TASK ITEM.
Each entry should be set down again verbatim, with the images omitted.

•••

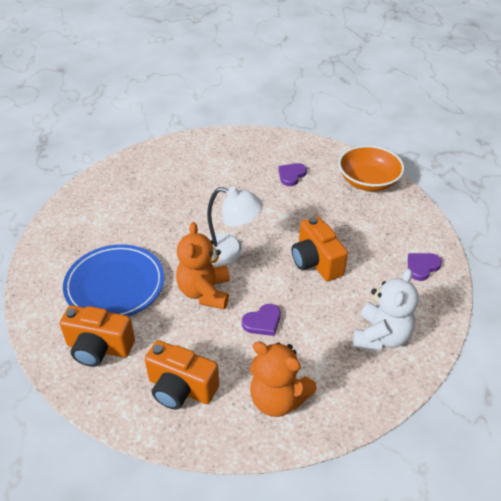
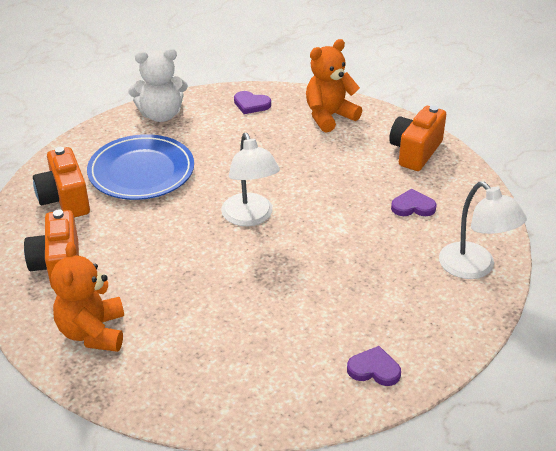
camera: 55 degrees right, 5 degrees down
(205, 292) = (181, 227): orange teddy bear -> orange teddy bear (329, 116)
(262, 322) = (178, 281): purple heart -> purple heart (251, 104)
(316, 262) = (295, 282): orange camera -> orange camera (415, 152)
(368, 181) = (474, 268): orange bowl -> white lamp
(381, 336) = (234, 375): white teddy bear -> white teddy bear (161, 115)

•••

SOLUTION.
camera: 55 degrees right, 5 degrees down
(205, 292) = (181, 227): orange teddy bear -> orange teddy bear (329, 116)
(262, 322) = (178, 281): purple heart -> purple heart (251, 104)
(316, 262) = (295, 282): orange camera -> orange camera (415, 152)
(368, 181) = (474, 268): orange bowl -> white lamp
(381, 336) = (234, 375): white teddy bear -> white teddy bear (161, 115)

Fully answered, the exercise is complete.